Write how many lines in the records below include the string "plus". No other text should be given.

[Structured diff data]
......

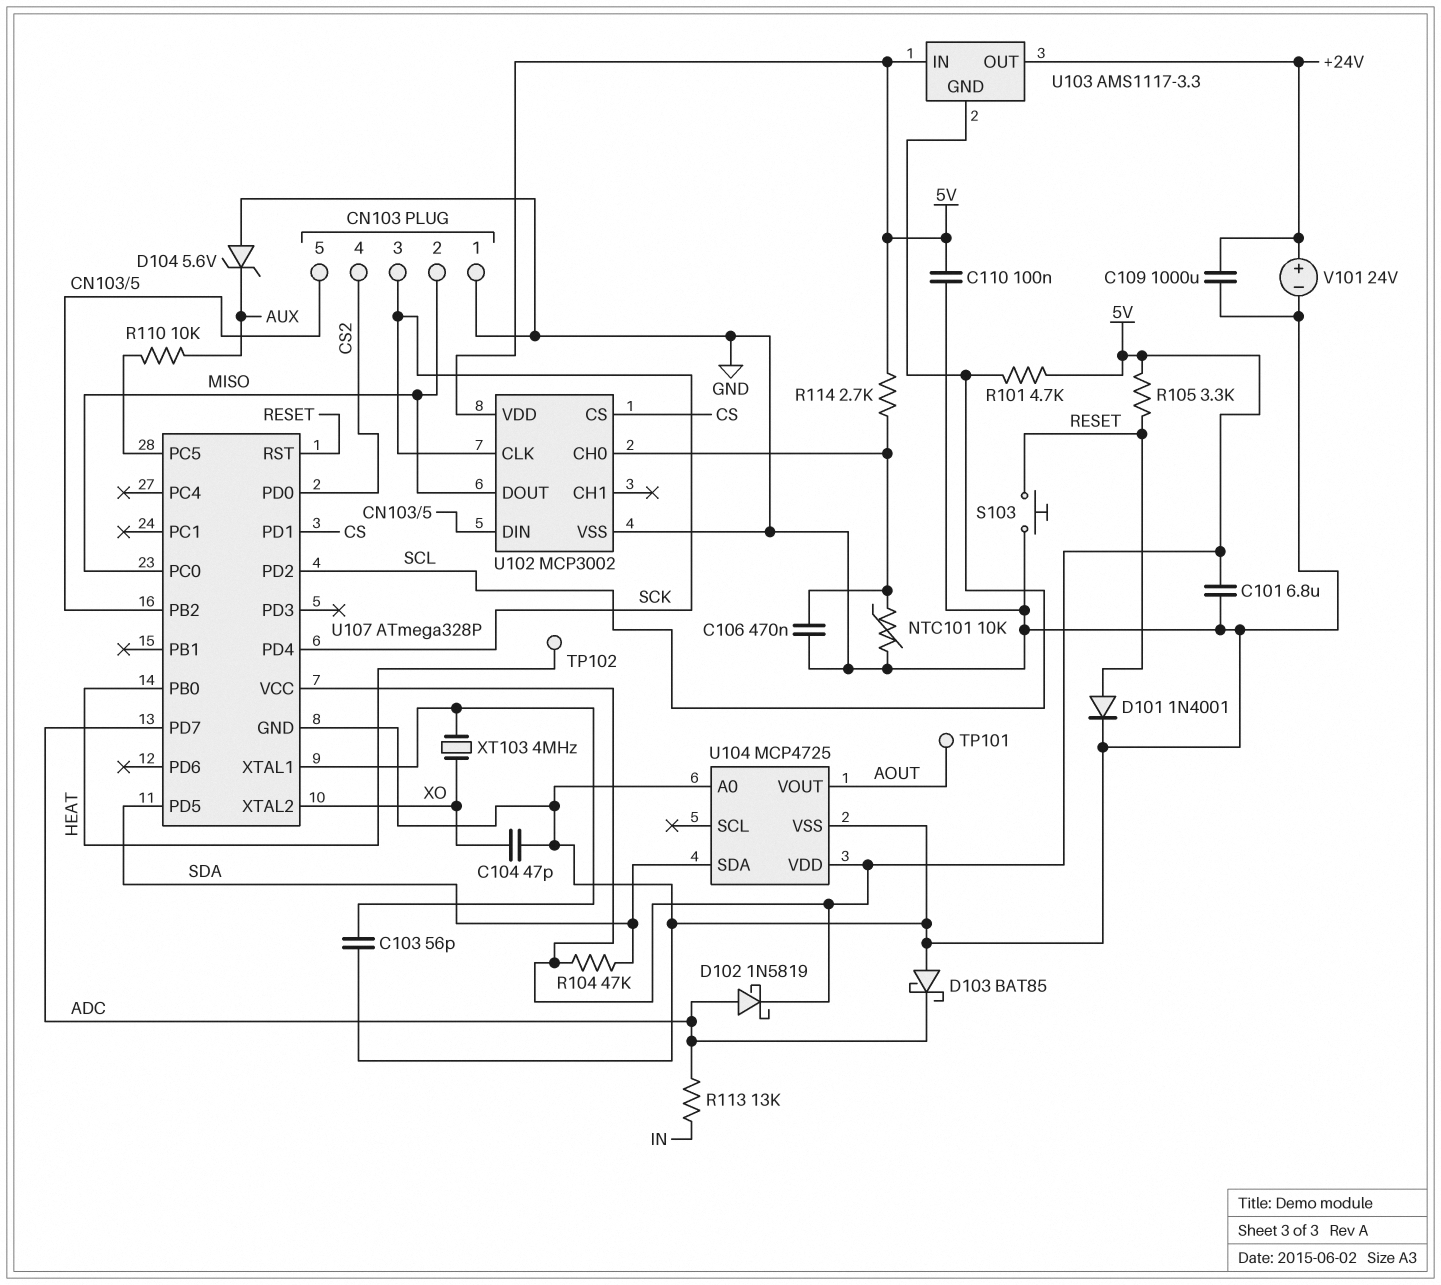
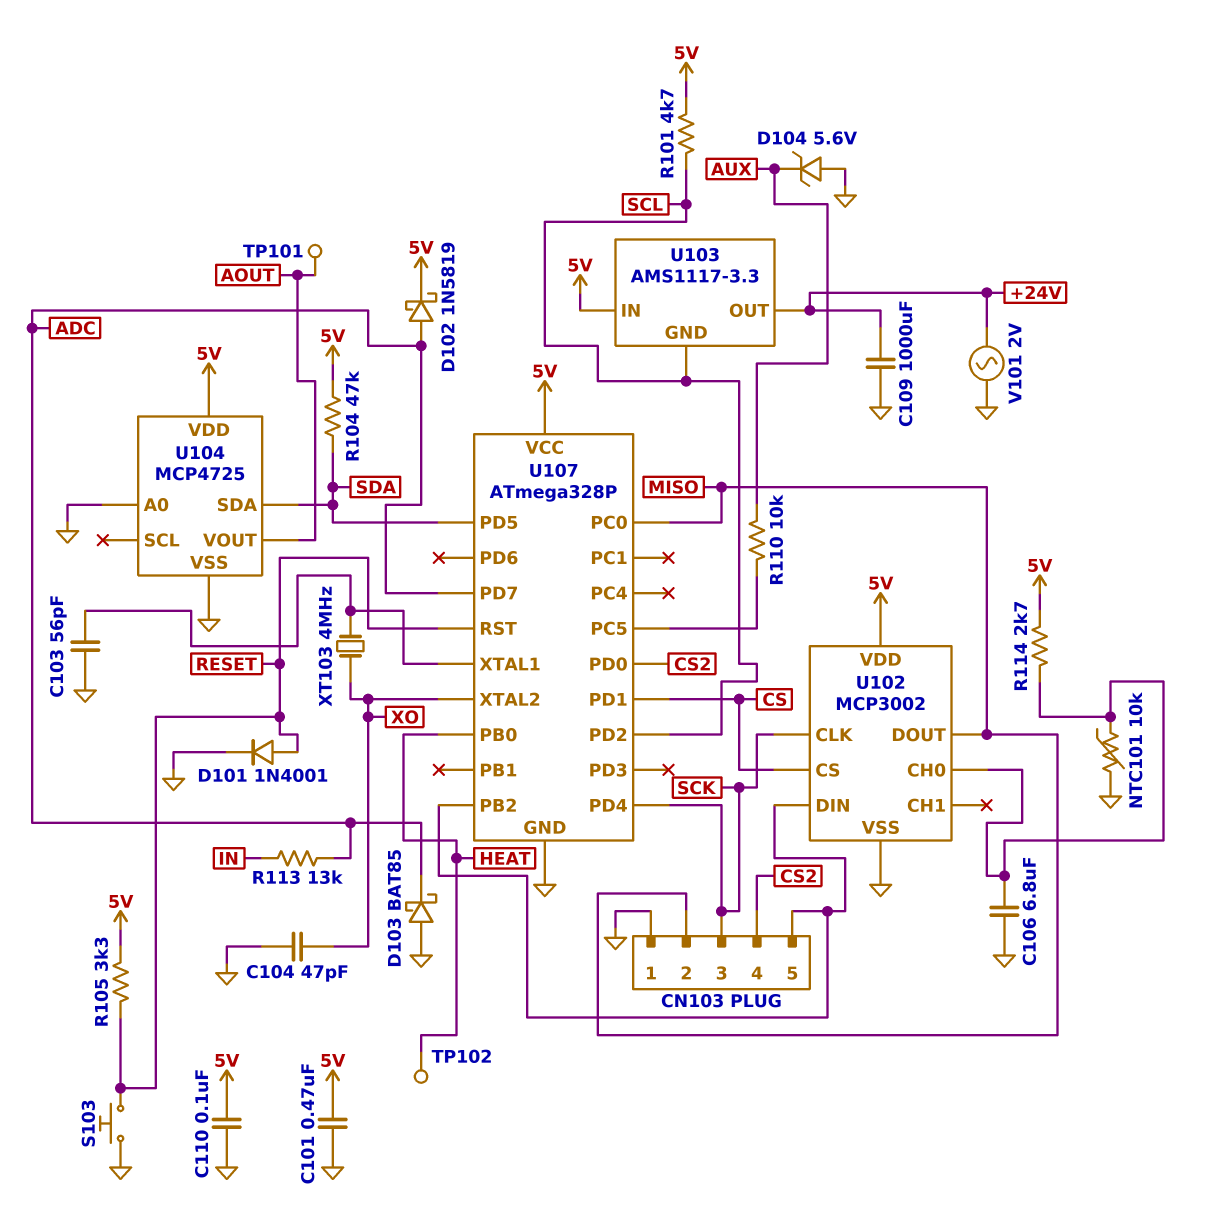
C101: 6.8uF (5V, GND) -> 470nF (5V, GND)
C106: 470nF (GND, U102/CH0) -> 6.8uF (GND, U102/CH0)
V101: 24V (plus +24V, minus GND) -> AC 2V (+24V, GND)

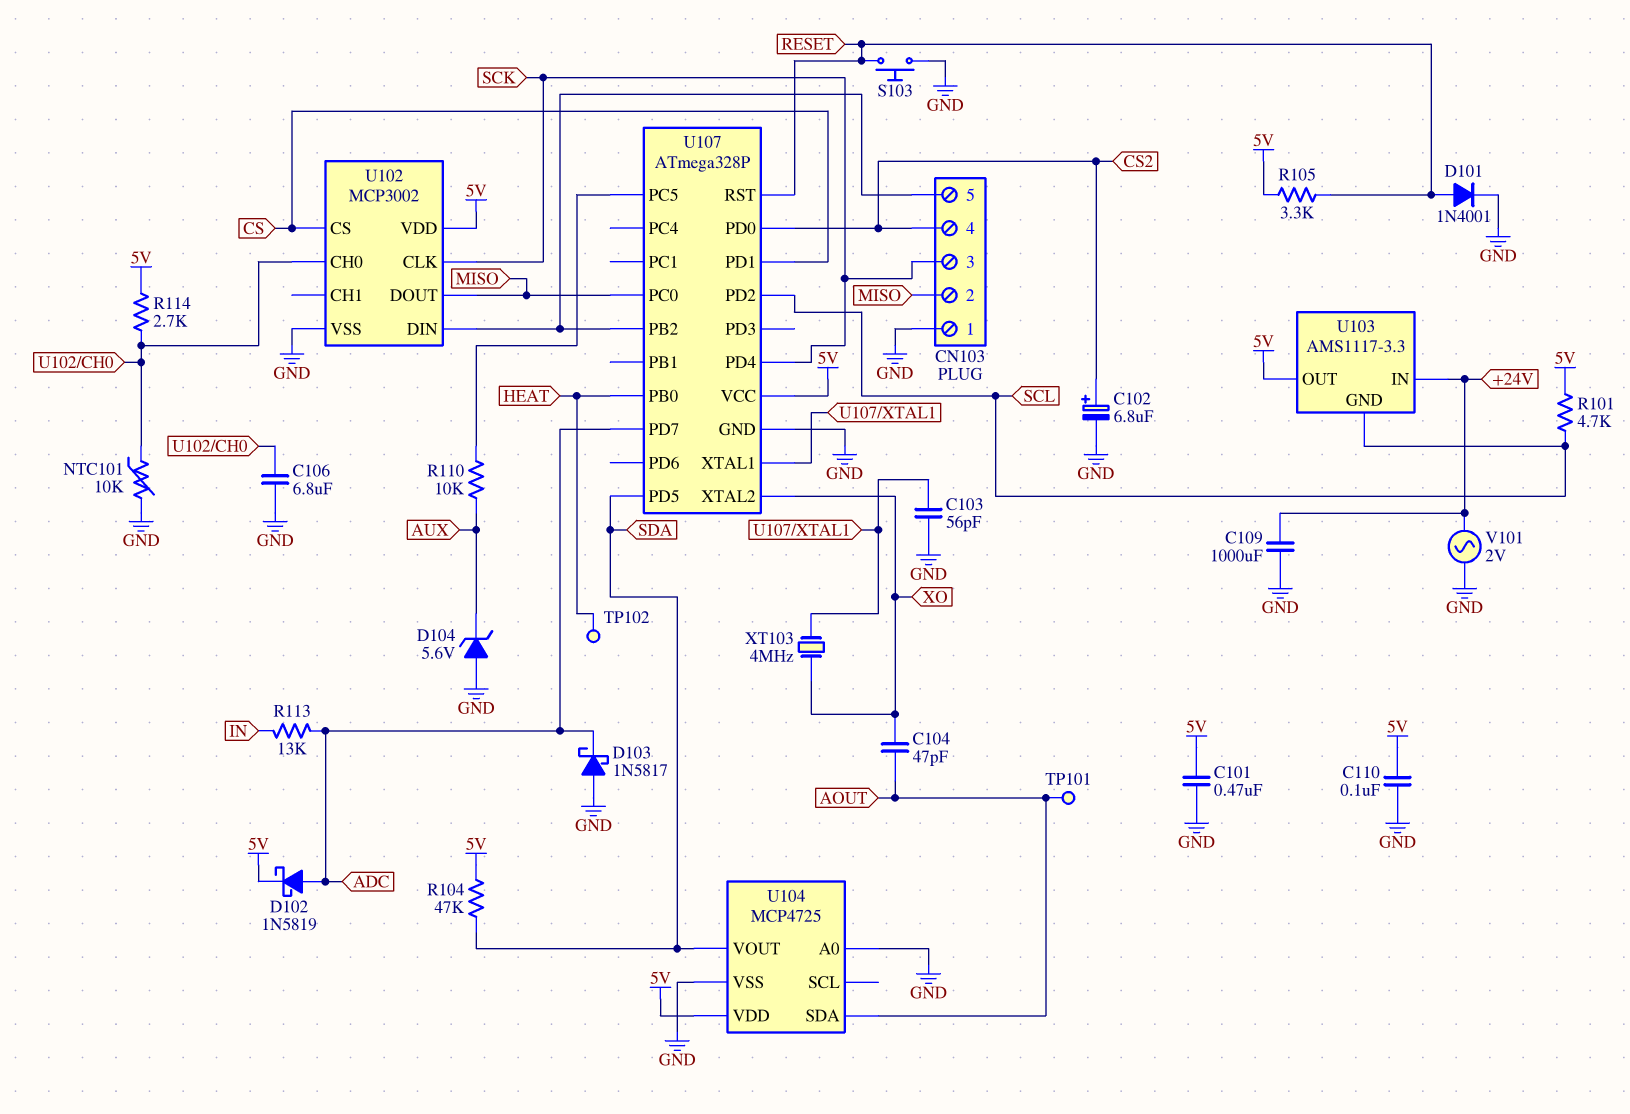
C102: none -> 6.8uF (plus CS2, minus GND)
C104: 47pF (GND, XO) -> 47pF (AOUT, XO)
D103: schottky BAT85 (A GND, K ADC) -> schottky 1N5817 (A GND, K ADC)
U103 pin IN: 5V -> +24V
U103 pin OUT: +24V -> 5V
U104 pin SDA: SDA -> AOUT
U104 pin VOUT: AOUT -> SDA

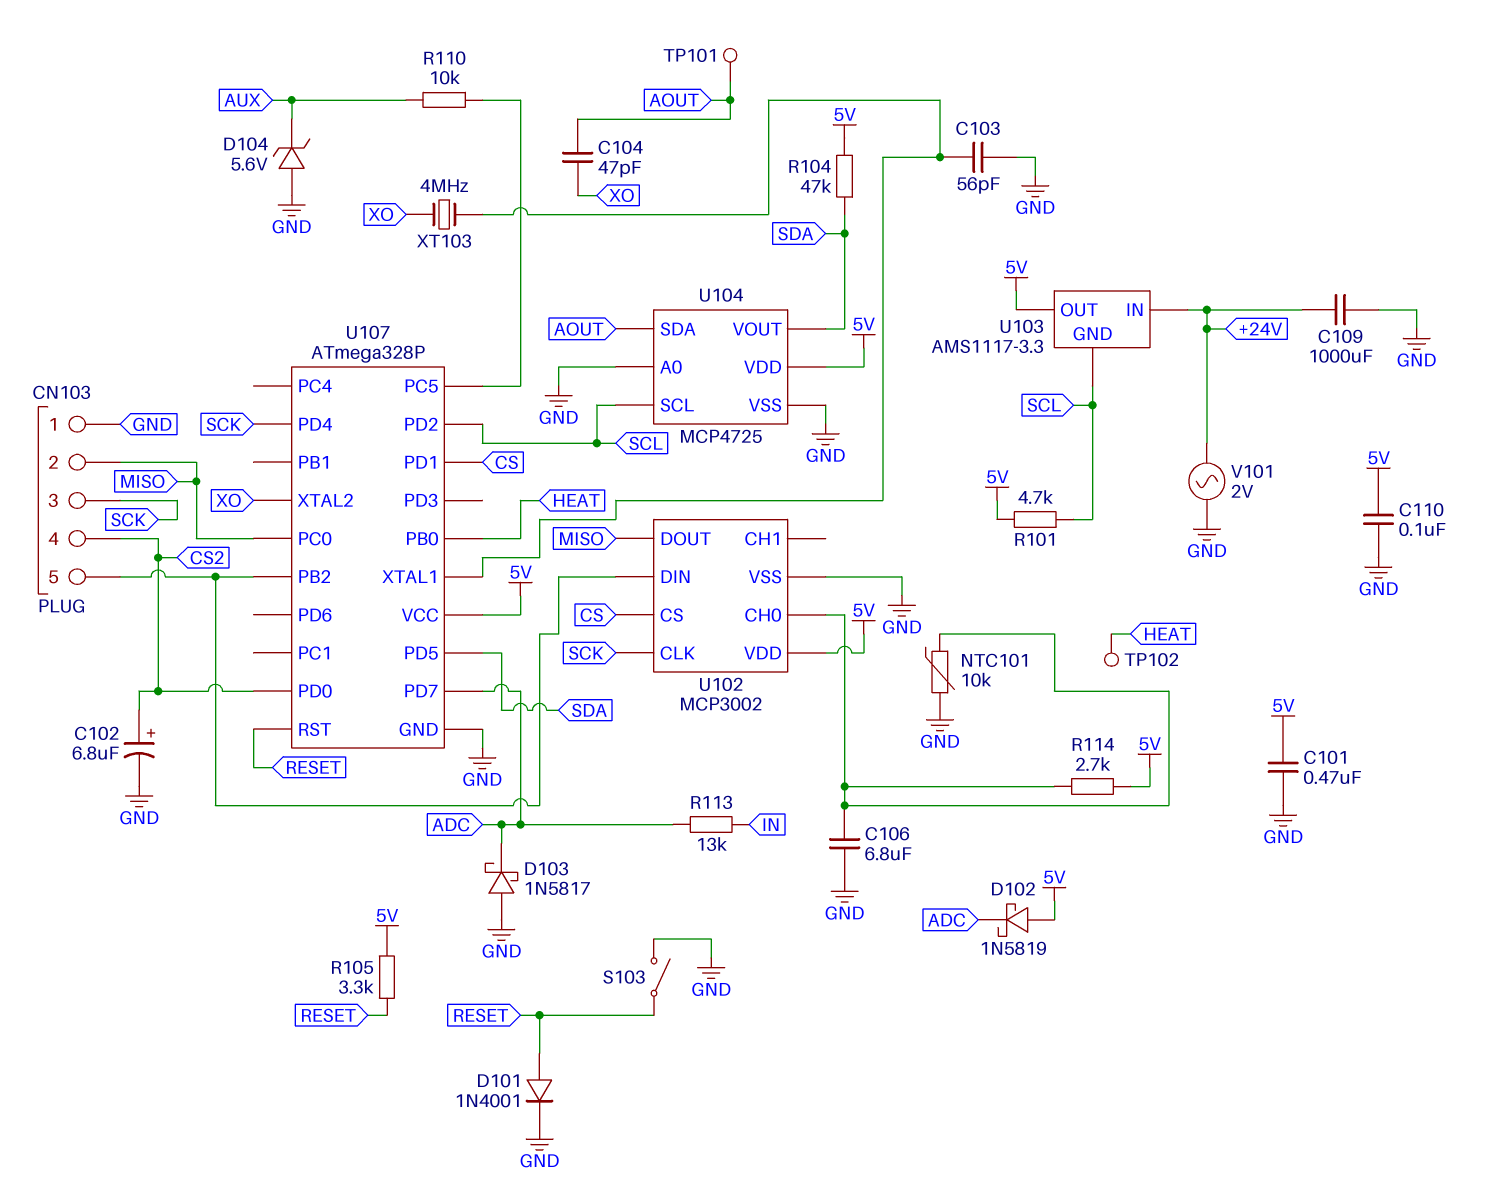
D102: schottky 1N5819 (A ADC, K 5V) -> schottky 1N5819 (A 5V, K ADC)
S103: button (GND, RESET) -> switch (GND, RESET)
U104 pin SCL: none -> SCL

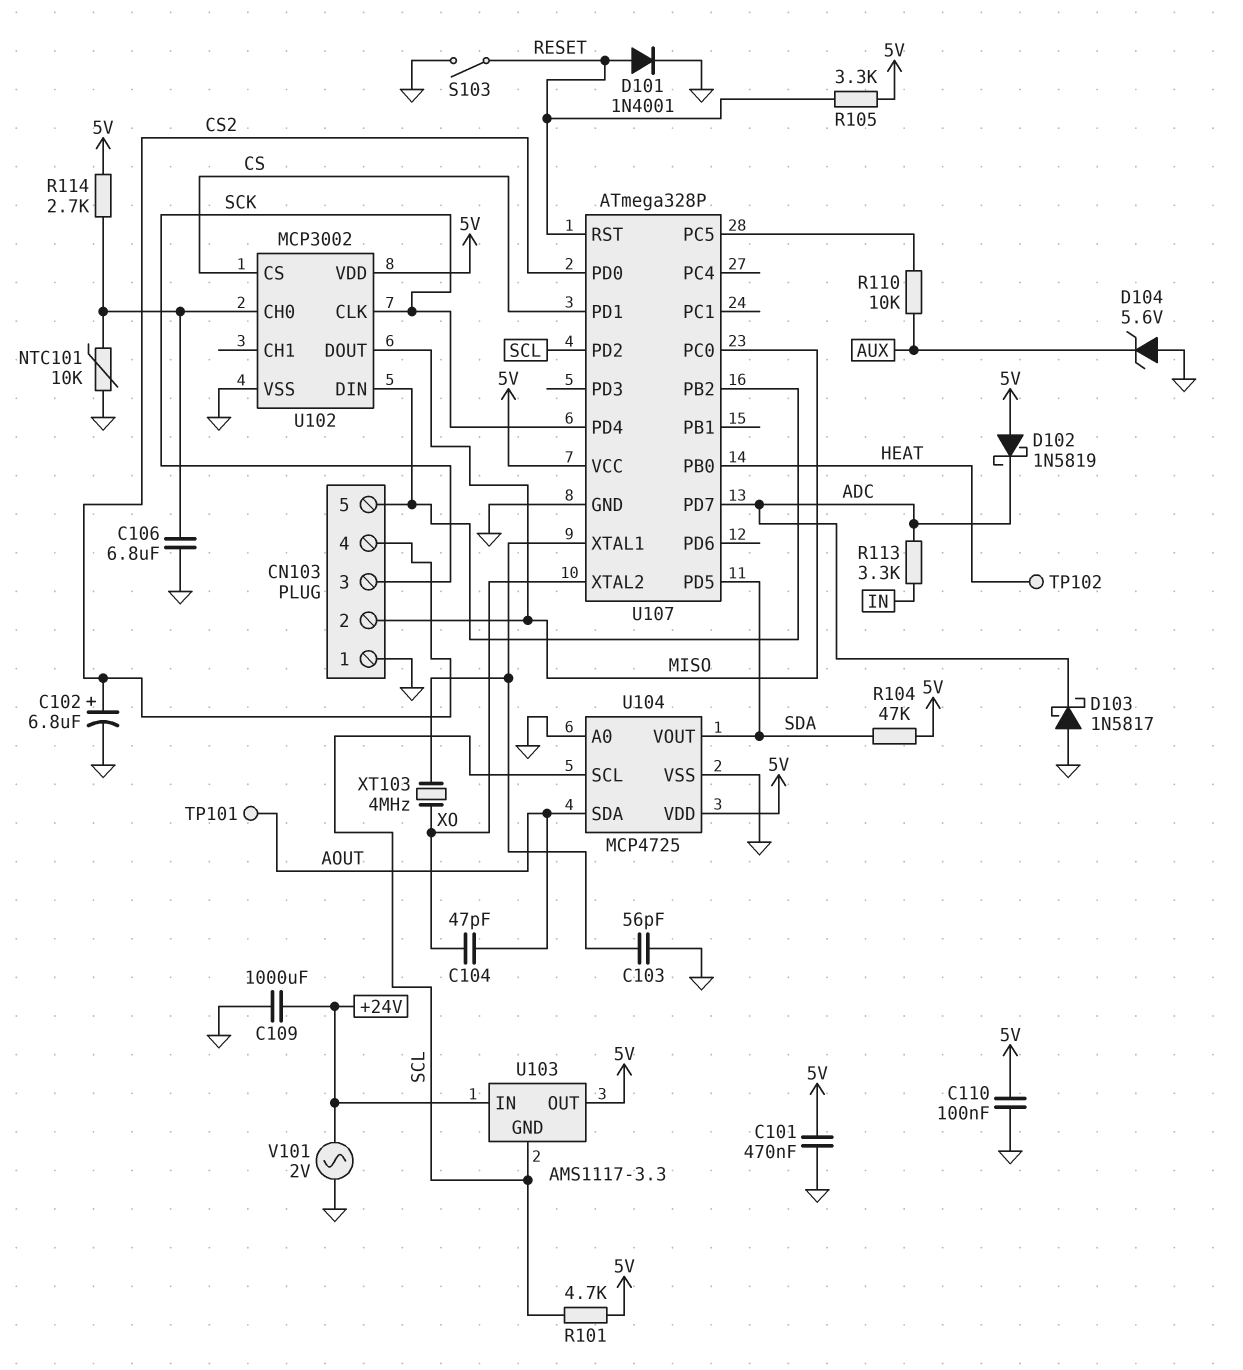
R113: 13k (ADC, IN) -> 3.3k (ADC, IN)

......

» RESPONSE
2